[Coordinate-based change listings]
════════════════
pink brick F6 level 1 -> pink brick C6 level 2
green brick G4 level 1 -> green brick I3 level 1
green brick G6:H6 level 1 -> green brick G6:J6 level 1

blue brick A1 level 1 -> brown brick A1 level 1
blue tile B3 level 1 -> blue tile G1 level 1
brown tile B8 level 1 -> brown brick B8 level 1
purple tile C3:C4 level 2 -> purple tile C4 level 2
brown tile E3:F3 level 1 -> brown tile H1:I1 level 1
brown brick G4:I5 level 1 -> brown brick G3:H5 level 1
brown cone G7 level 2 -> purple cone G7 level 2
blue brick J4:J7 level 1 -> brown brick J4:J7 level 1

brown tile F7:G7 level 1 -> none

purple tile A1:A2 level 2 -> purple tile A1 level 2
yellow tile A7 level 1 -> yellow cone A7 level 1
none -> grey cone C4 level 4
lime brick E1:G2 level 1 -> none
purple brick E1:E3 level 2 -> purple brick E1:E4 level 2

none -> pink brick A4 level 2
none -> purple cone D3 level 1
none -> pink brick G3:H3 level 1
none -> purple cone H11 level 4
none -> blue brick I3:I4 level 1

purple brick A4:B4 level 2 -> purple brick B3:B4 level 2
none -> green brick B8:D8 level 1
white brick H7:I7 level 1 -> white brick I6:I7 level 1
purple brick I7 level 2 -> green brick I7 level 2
════════════════
▶ **WORK TO COMPLETE**
All that the answer may hold is the lines from the one with "none -> purple cone D3 level 1" through the end of the data, set down exactly as they appear.

▶ **EXERCISE RESULT**
none -> purple cone D3 level 1
none -> pink brick G3:H3 level 1
none -> purple cone H11 level 4
none -> blue brick I3:I4 level 1

purple brick A4:B4 level 2 -> purple brick B3:B4 level 2
none -> green brick B8:D8 level 1
white brick H7:I7 level 1 -> white brick I6:I7 level 1
purple brick I7 level 2 -> green brick I7 level 2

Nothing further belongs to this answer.